* _ABOUT THIS TASK_:
The output is the line holding "blue shoe: 2 -> 0" and all lines after it to the end of the records below; restate them unchanged and add nothing.

Coordinate-based change listings:

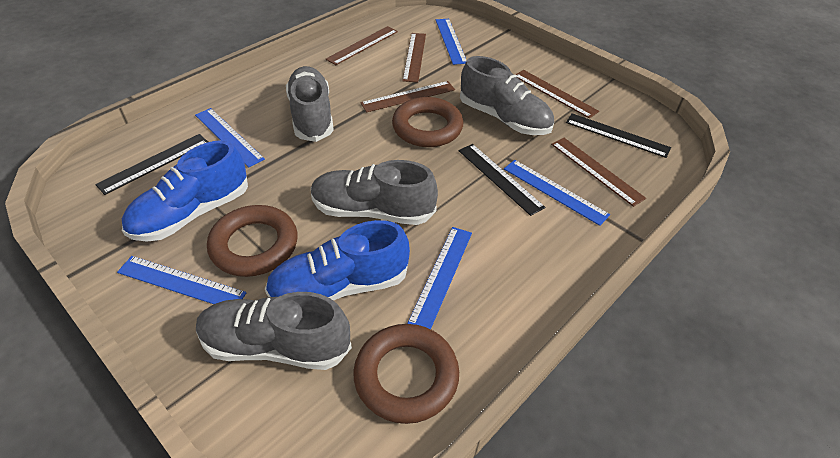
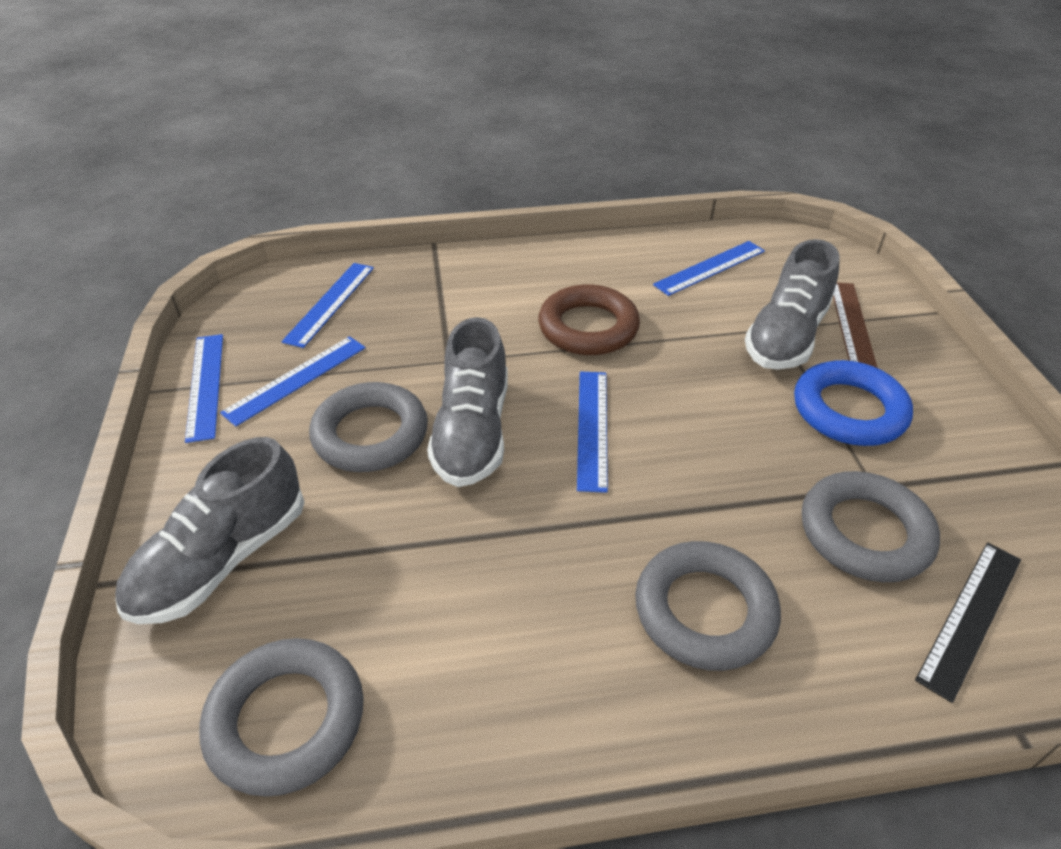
black ruler: 3 -> 1
blue ring: 0 -> 1
blue shoe: 2 -> 0
brown ring: 3 -> 1
brown ruler: 5 -> 1
grey ring: 0 -> 4
grey shoe: 4 -> 3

* _WRITTEN ANSWER_:
blue shoe: 2 -> 0
brown ring: 3 -> 1
brown ruler: 5 -> 1
grey ring: 0 -> 4
grey shoe: 4 -> 3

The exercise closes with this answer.